Job
Pick out every line in the listing that contains the word "than", and copy each one in full. Treat case as significant.

Given data
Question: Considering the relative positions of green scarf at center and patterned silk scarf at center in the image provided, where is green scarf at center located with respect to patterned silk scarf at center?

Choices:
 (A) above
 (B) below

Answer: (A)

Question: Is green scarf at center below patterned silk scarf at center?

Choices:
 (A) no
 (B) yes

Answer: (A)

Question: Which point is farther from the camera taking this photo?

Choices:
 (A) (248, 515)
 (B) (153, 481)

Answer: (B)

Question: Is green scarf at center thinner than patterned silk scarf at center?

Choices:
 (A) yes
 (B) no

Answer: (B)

--

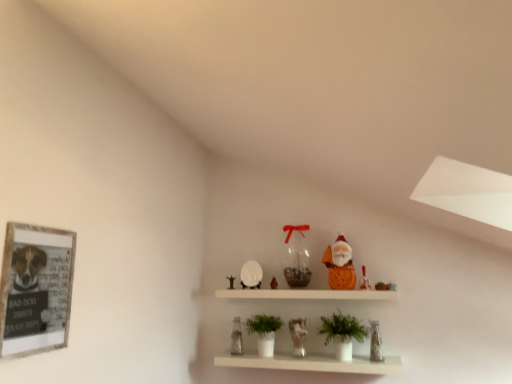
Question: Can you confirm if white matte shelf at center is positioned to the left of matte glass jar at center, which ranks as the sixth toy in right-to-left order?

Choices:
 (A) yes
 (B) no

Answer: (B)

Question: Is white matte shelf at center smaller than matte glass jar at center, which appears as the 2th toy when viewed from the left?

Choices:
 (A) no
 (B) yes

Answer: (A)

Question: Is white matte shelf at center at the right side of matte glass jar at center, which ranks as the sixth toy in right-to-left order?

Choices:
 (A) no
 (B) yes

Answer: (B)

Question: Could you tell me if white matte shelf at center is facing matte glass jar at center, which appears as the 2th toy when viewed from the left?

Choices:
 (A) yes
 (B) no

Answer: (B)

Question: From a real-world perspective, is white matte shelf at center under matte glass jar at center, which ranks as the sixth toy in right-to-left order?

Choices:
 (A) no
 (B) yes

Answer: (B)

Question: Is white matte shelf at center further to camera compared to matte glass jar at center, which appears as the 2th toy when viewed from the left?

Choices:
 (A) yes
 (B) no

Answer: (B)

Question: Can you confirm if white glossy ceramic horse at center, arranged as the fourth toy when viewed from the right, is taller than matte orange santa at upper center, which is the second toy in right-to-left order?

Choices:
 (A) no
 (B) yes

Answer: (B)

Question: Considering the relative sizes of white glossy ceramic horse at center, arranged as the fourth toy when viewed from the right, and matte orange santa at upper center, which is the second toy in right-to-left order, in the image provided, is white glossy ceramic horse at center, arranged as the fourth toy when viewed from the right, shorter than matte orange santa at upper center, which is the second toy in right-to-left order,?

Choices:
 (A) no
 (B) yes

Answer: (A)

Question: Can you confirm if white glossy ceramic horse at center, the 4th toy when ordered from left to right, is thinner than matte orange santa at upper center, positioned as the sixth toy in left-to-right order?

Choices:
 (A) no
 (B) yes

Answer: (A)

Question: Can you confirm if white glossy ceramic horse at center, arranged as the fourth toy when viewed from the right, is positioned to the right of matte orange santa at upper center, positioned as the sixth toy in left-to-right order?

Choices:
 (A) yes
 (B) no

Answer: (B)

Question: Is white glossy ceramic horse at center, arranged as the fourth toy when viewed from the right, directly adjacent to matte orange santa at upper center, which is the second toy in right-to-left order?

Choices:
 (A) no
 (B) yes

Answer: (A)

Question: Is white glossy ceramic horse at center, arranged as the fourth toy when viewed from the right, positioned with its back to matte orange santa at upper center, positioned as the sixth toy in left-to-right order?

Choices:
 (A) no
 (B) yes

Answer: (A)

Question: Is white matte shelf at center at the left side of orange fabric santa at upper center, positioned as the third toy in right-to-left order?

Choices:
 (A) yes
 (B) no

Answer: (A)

Solution for this exercise
Question: Is green scarf at center thinner than patterned silk scarf at center?
Question: Is white matte shelf at center smaller than matte glass jar at center, which appears as the 2th toy when viewed from the left?
Question: Can you confirm if white glossy ceramic horse at center, arranged as the fourth toy when viewed from the right, is taller than matte orange santa at upper center, which is the second toy in right-to-left order?
Question: Considering the relative sizes of white glossy ceramic horse at center, arranged as the fourth toy when viewed from the right, and matte orange santa at upper center, which is the second toy in right-to-left order, in the image provided, is white glossy ceramic horse at center, arranged as the fourth toy when viewed from the right, shorter than matte orange santa at upper center, which is the second toy in right-to-left order,?
Question: Can you confirm if white glossy ceramic horse at center, the 4th toy when ordered from left to right, is thinner than matte orange santa at upper center, positioned as the sixth toy in left-to-right order?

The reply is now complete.